MATERIAL PROVIDED
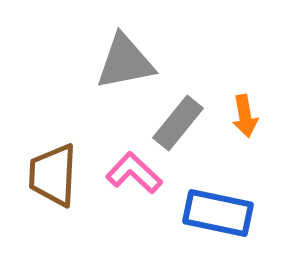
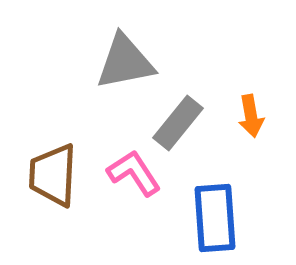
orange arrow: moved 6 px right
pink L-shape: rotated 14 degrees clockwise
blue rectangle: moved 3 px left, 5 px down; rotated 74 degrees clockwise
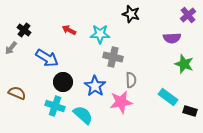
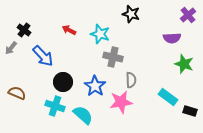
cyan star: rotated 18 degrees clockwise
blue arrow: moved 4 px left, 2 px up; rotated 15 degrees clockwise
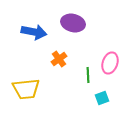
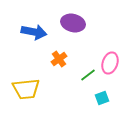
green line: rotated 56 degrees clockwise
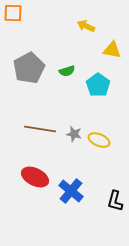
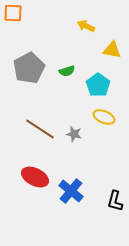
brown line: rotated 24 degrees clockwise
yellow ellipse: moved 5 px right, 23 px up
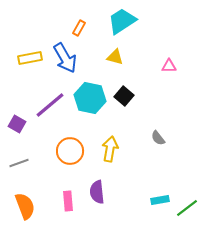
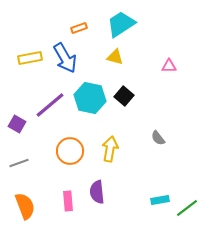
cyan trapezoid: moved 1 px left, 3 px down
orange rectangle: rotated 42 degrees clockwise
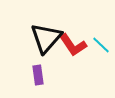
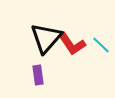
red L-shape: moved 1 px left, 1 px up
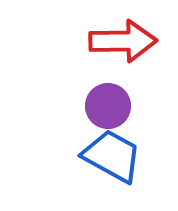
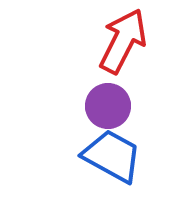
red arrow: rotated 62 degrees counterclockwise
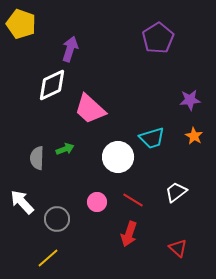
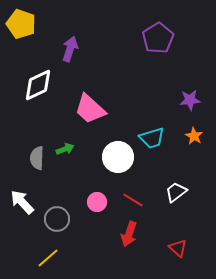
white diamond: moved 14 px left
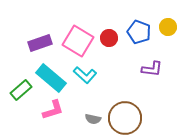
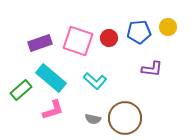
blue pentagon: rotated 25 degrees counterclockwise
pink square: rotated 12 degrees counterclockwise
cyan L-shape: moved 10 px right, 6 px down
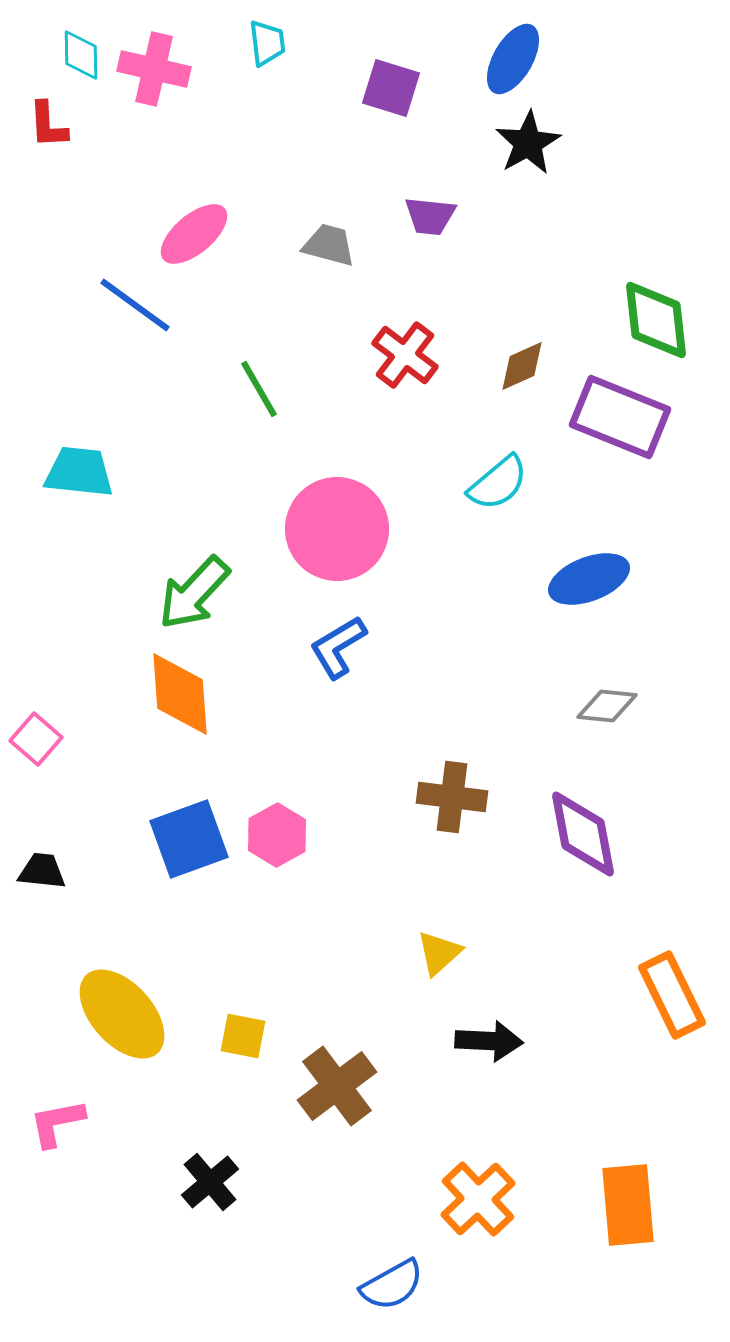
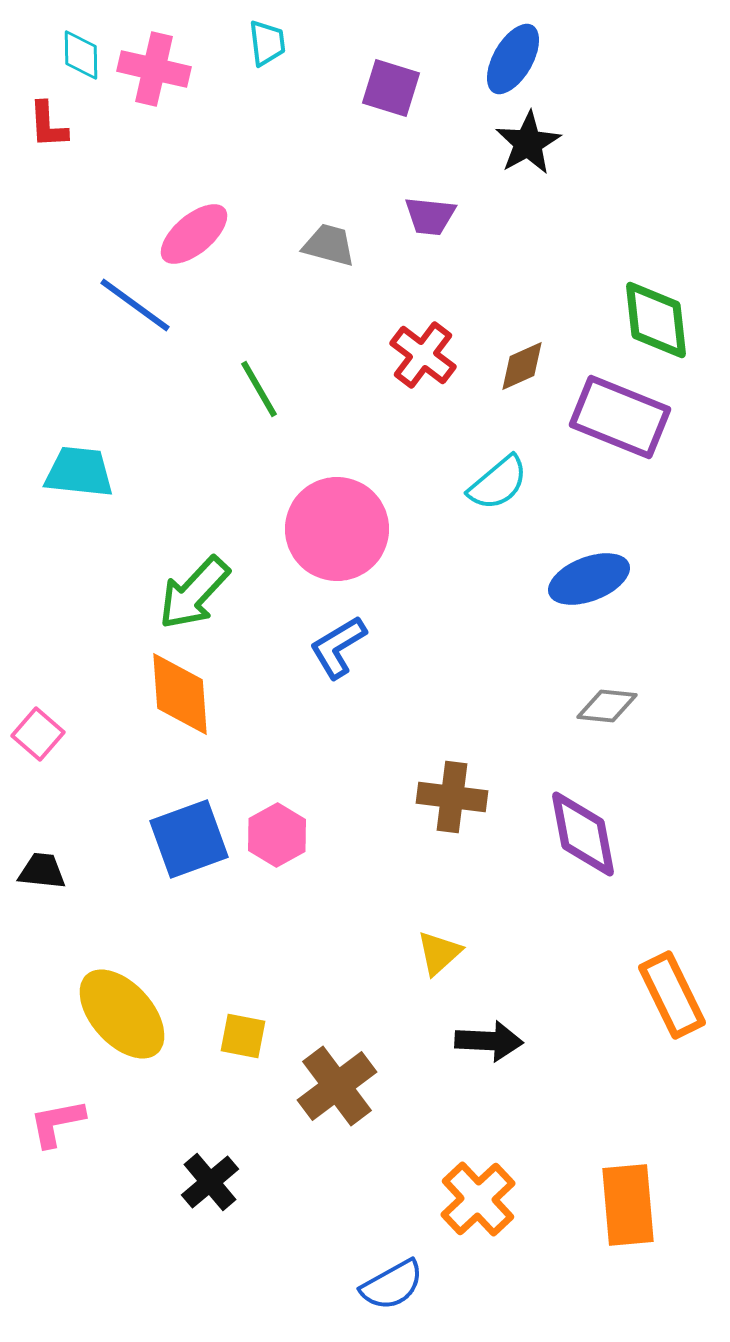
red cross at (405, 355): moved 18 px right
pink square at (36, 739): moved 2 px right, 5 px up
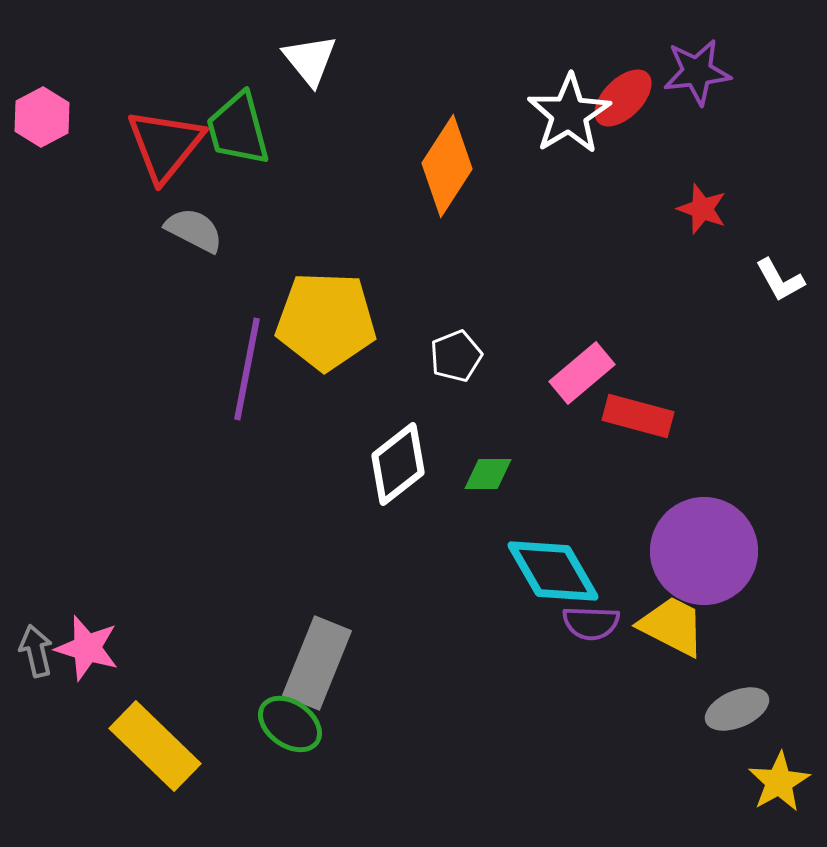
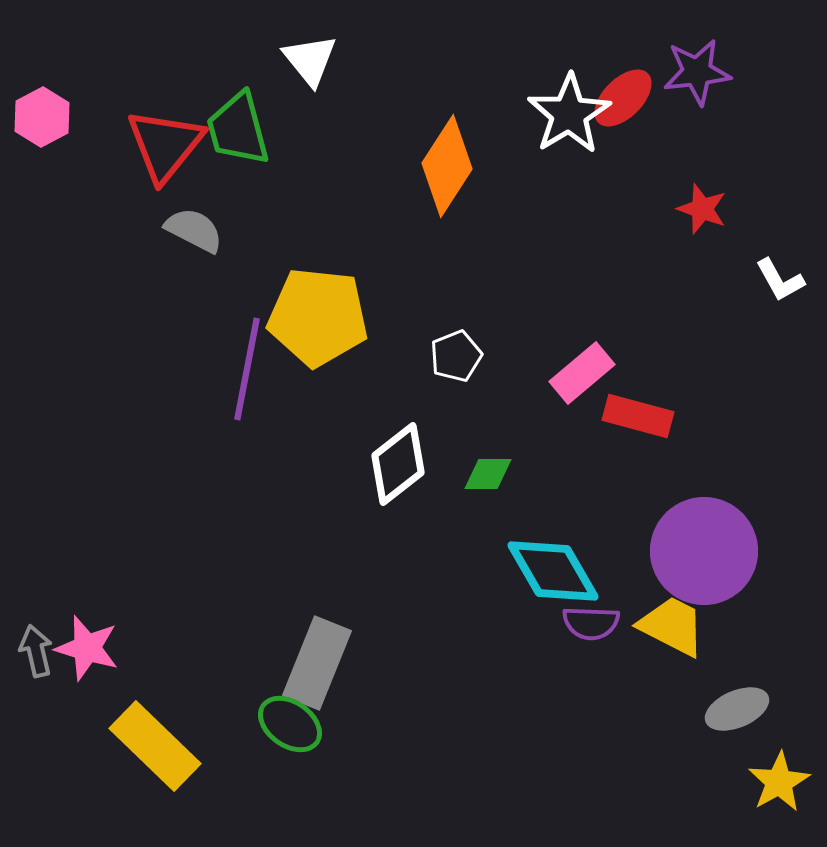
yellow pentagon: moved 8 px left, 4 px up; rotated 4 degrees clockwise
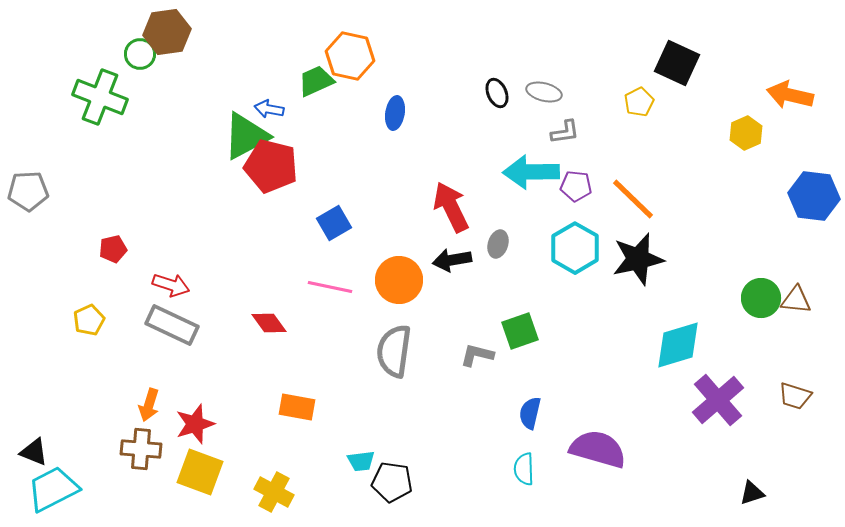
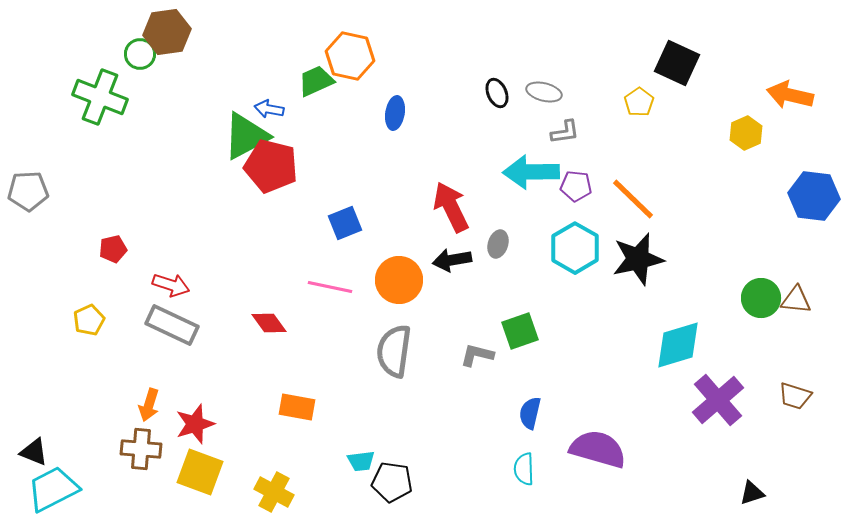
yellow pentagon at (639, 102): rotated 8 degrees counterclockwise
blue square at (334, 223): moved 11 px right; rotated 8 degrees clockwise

TASK DESCRIPTION
Nothing but the lines from the one that contains "cyan trapezoid: moved 1 px left, 3 px down" through the last line of the records belongs in the answer, reproduced exactly, with no pictures.

WRITTEN SOLUTION
cyan trapezoid: moved 1 px left, 3 px down
orange rectangle: rotated 42 degrees clockwise
red L-shape: moved 1 px left, 1 px up
red arrow: rotated 62 degrees counterclockwise
white diamond: moved 14 px left
blue pentagon: rotated 25 degrees counterclockwise
pink square: rotated 12 degrees counterclockwise
cyan L-shape: moved 10 px right, 6 px down
red cross at (405, 355): moved 18 px right
pink square at (36, 739): moved 2 px right, 5 px up
yellow pentagon: moved 8 px left, 4 px up; rotated 4 degrees clockwise
yellow pentagon at (639, 102): rotated 8 degrees counterclockwise
blue square at (334, 223): moved 11 px right; rotated 8 degrees clockwise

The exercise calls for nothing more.